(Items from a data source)
'''

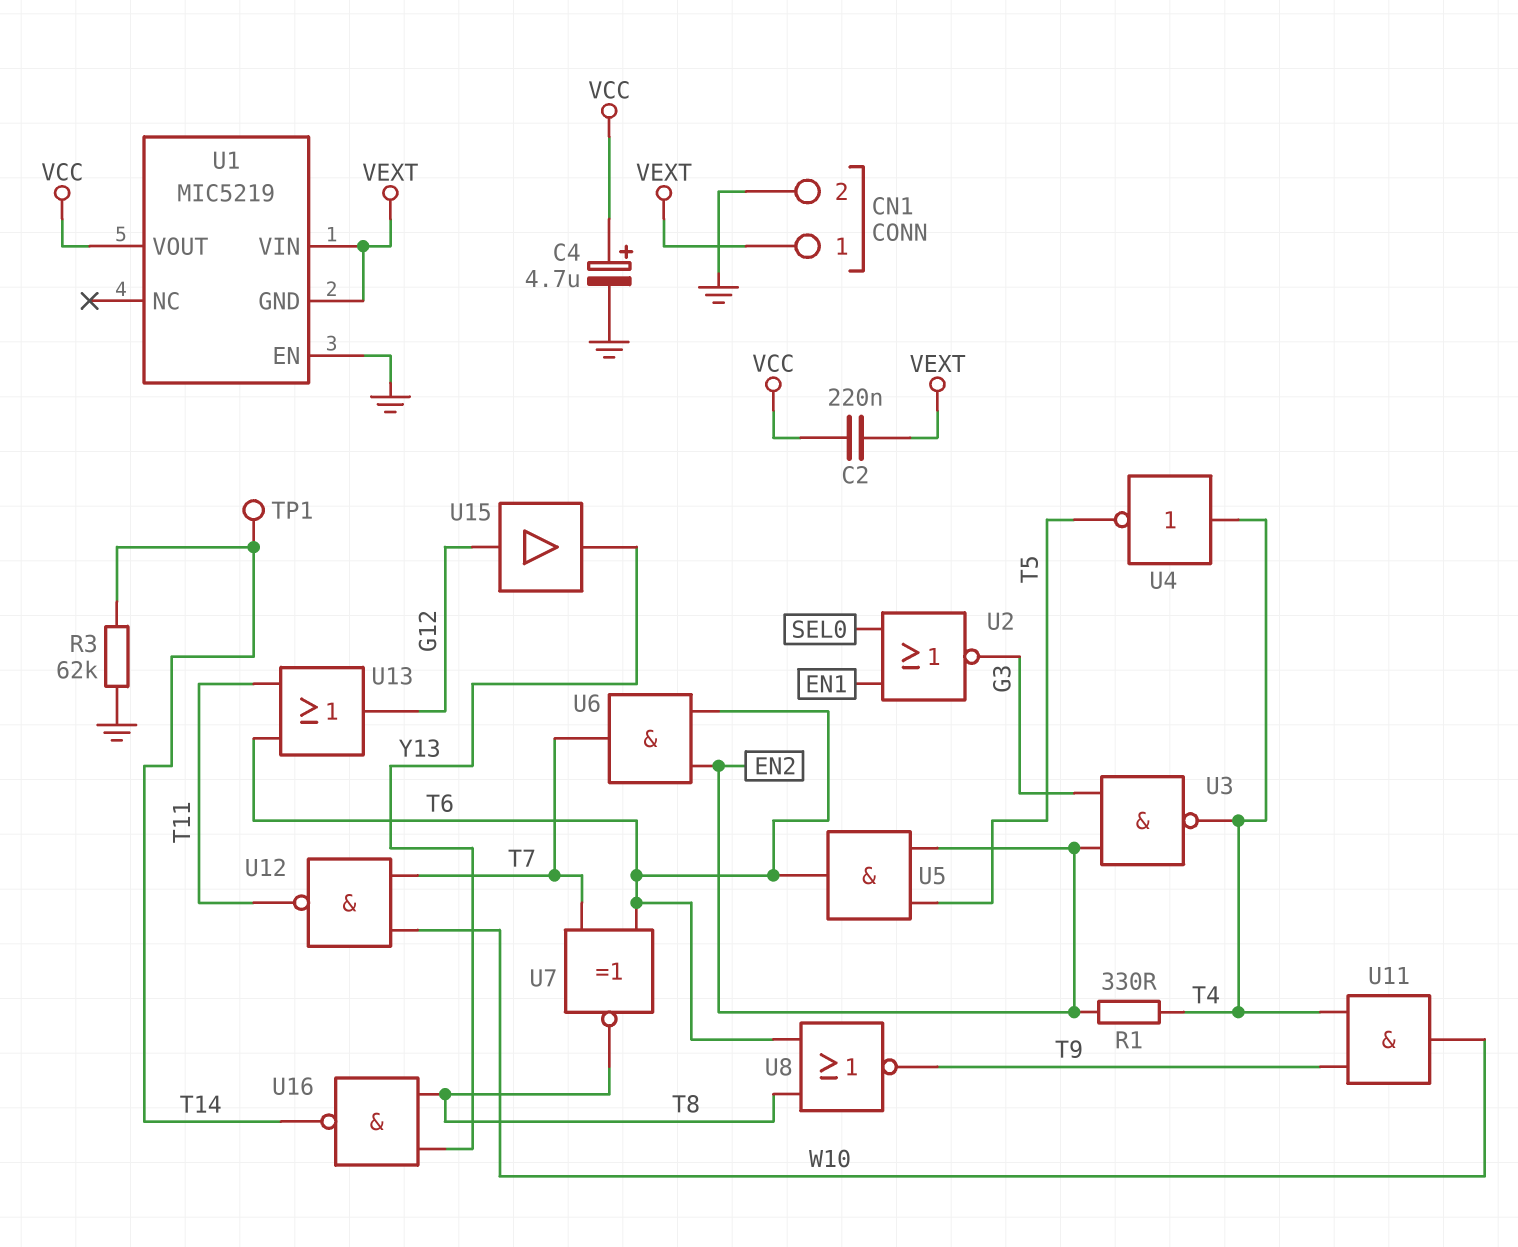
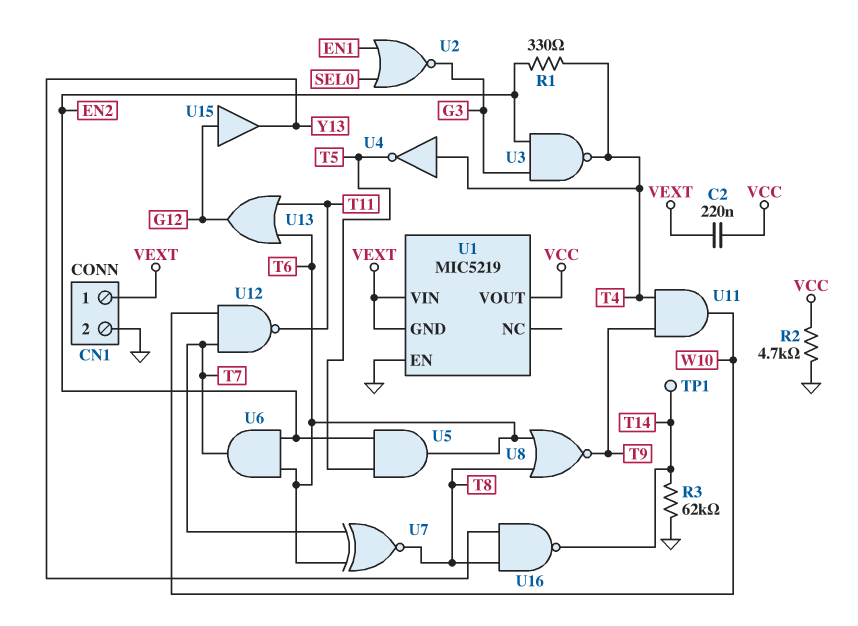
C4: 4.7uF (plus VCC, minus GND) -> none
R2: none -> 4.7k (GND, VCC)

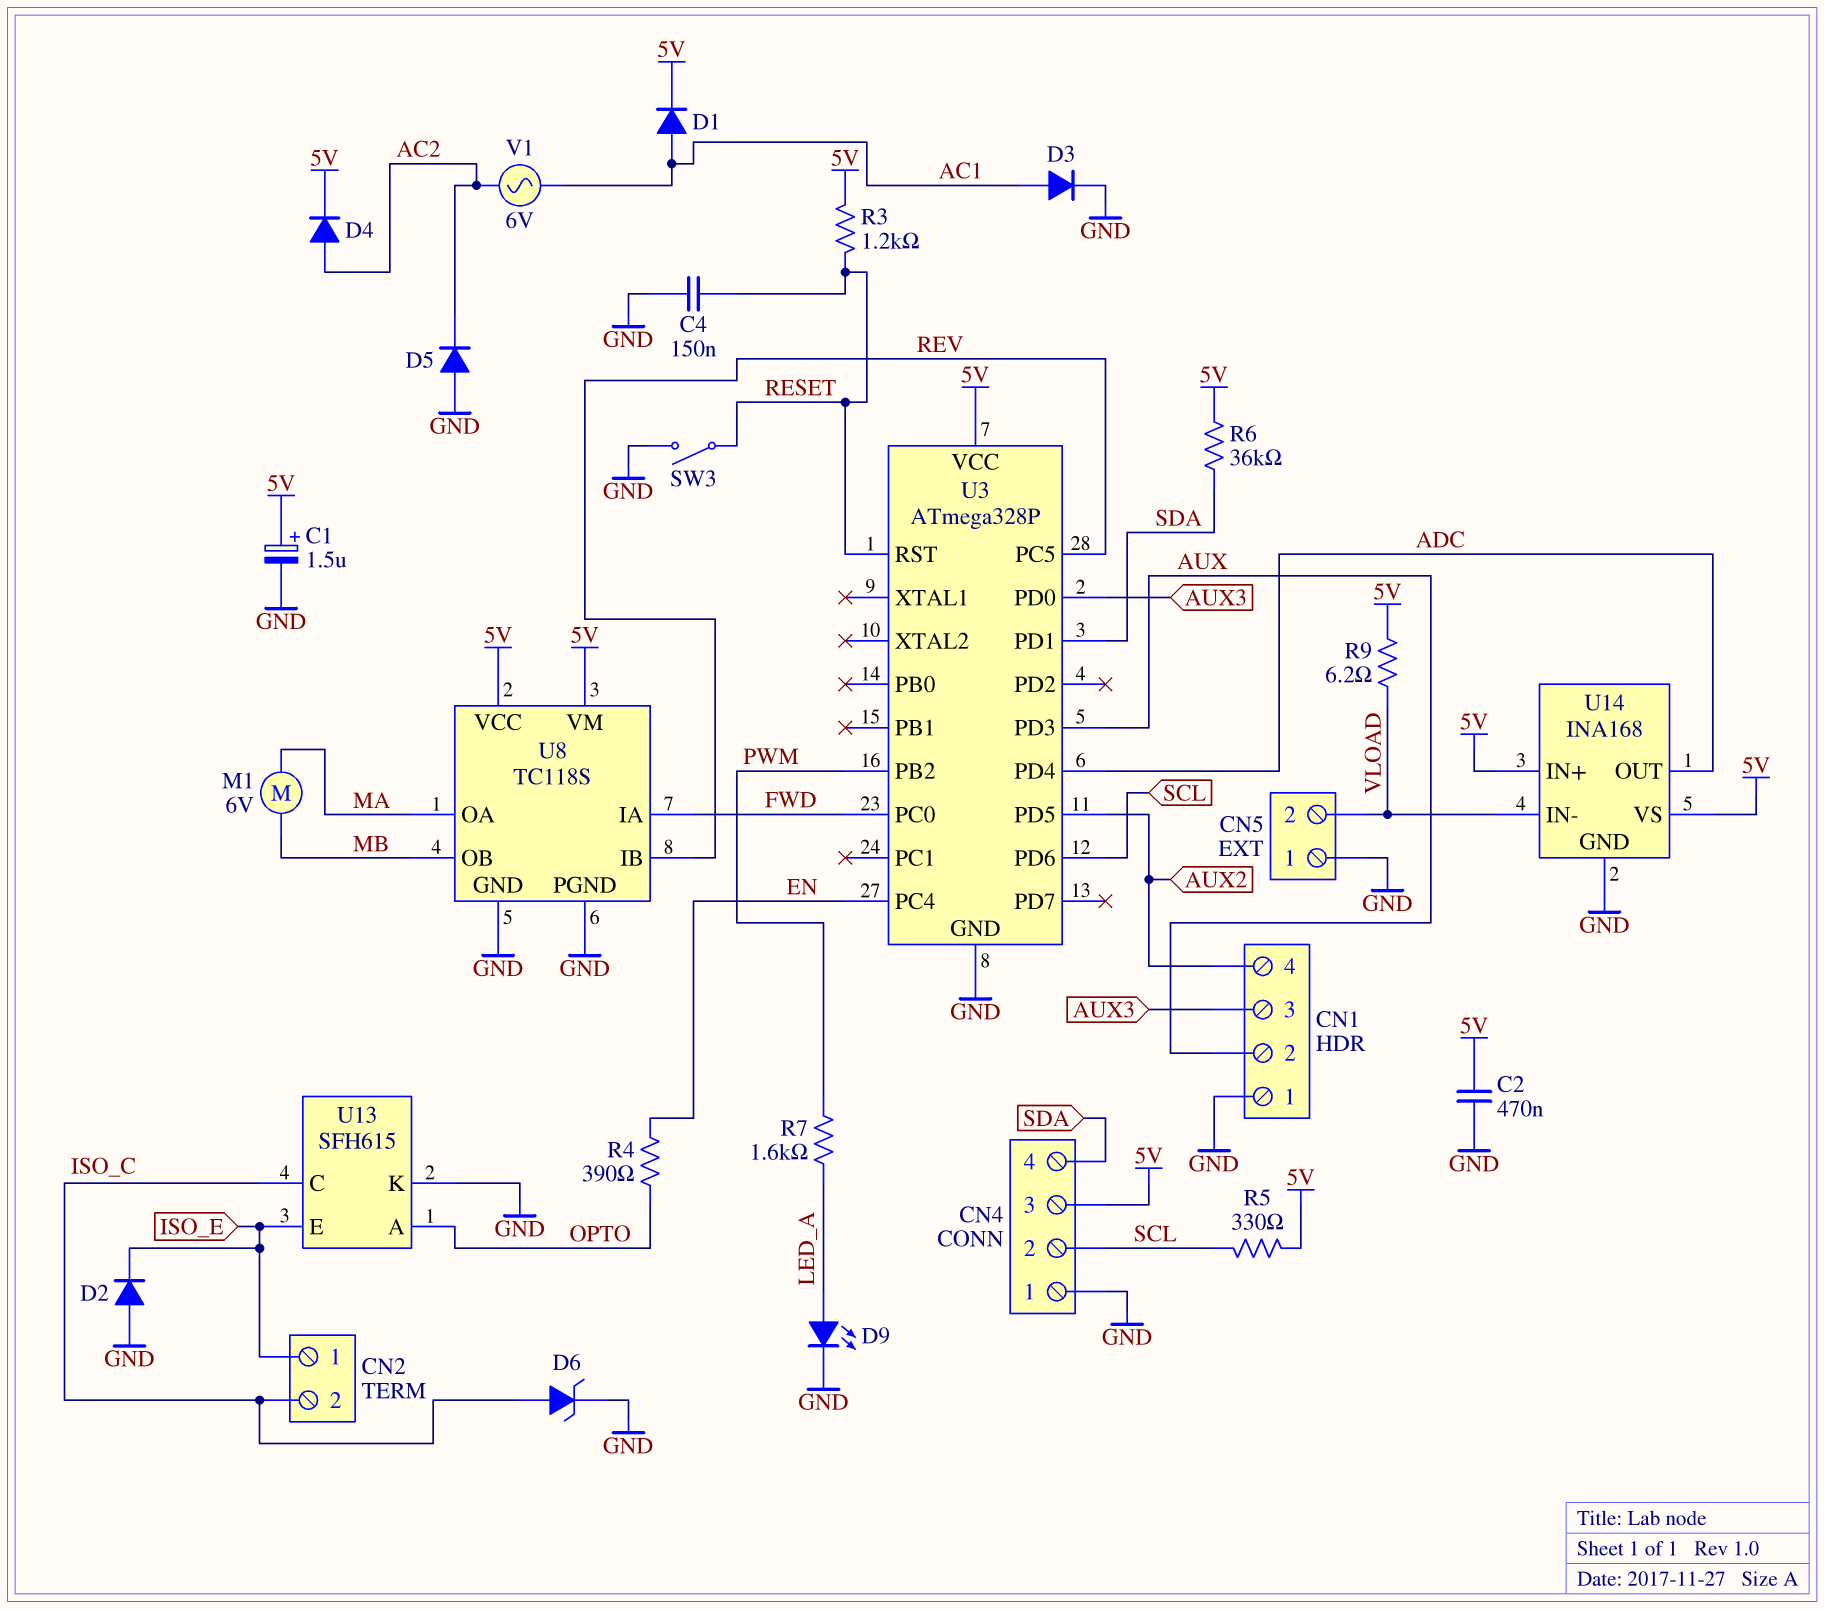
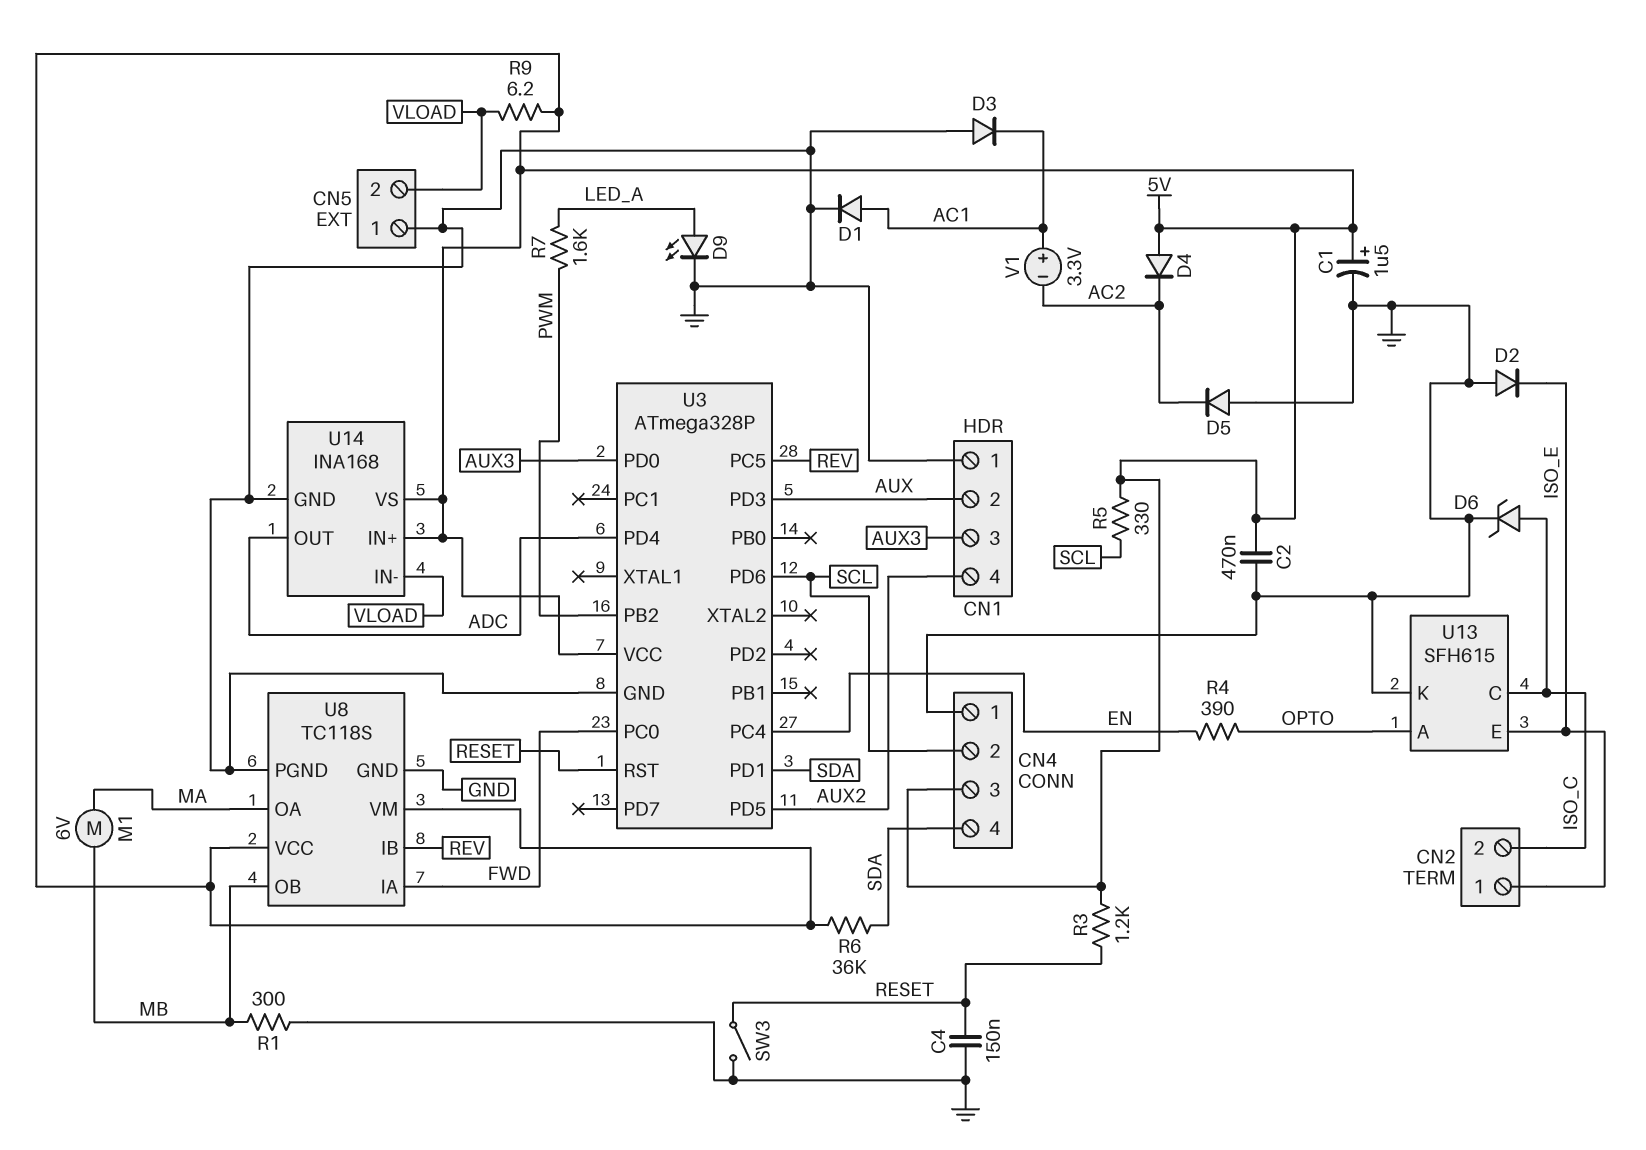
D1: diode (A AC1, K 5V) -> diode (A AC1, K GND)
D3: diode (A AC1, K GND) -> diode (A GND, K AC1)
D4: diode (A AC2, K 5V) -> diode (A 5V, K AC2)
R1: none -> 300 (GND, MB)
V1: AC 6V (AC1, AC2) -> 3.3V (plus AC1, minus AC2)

'''

PROBLEM STATEMENT: Write out the entries above verbatim, without pictures.

OUTPUT FOR THIS TASK:
C4: 4.7uF (plus VCC, minus GND) -> none
R2: none -> 4.7k (GND, VCC)

D1: diode (A AC1, K 5V) -> diode (A AC1, K GND)
D3: diode (A AC1, K GND) -> diode (A GND, K AC1)
D4: diode (A AC2, K 5V) -> diode (A 5V, K AC2)
R1: none -> 300 (GND, MB)
V1: AC 6V (AC1, AC2) -> 3.3V (plus AC1, minus AC2)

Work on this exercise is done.